- [SOURCE DATA]
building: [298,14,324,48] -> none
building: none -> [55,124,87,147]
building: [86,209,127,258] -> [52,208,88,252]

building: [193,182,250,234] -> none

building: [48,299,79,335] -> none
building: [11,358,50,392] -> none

==

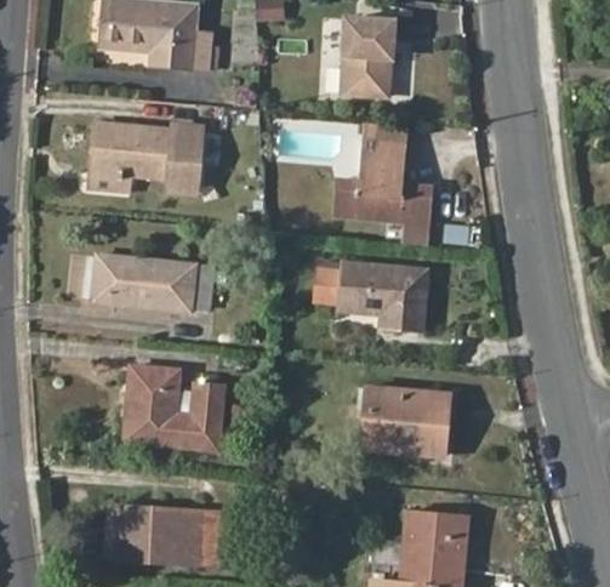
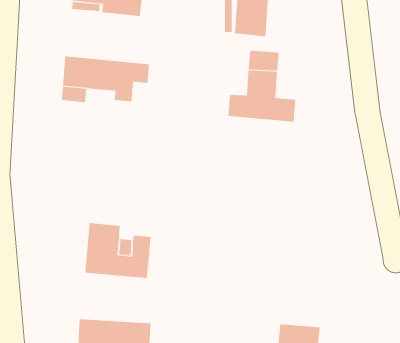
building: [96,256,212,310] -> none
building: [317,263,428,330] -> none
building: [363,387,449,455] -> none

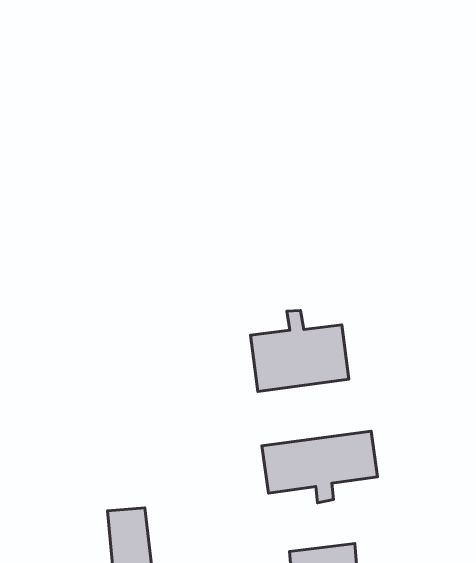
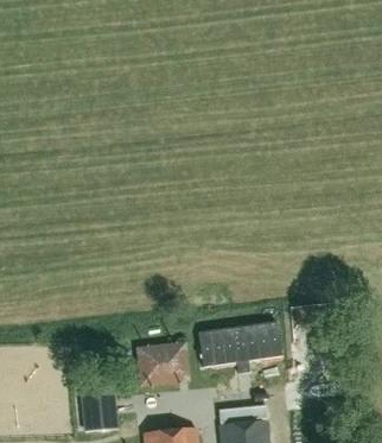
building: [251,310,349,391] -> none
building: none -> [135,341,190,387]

- [BRIEF] The lines above starting at the one that contains "building: [298,14,324,48] -> none" and ending at the one that contains "building: [11,358,50,392] -> none" must be transcribed exactly, and no other lines may appear.

- [SOLUTION TO THE PROBLEM]
building: [298,14,324,48] -> none
building: none -> [55,124,87,147]
building: [86,209,127,258] -> [52,208,88,252]

building: [193,182,250,234] -> none

building: [48,299,79,335] -> none
building: [11,358,50,392] -> none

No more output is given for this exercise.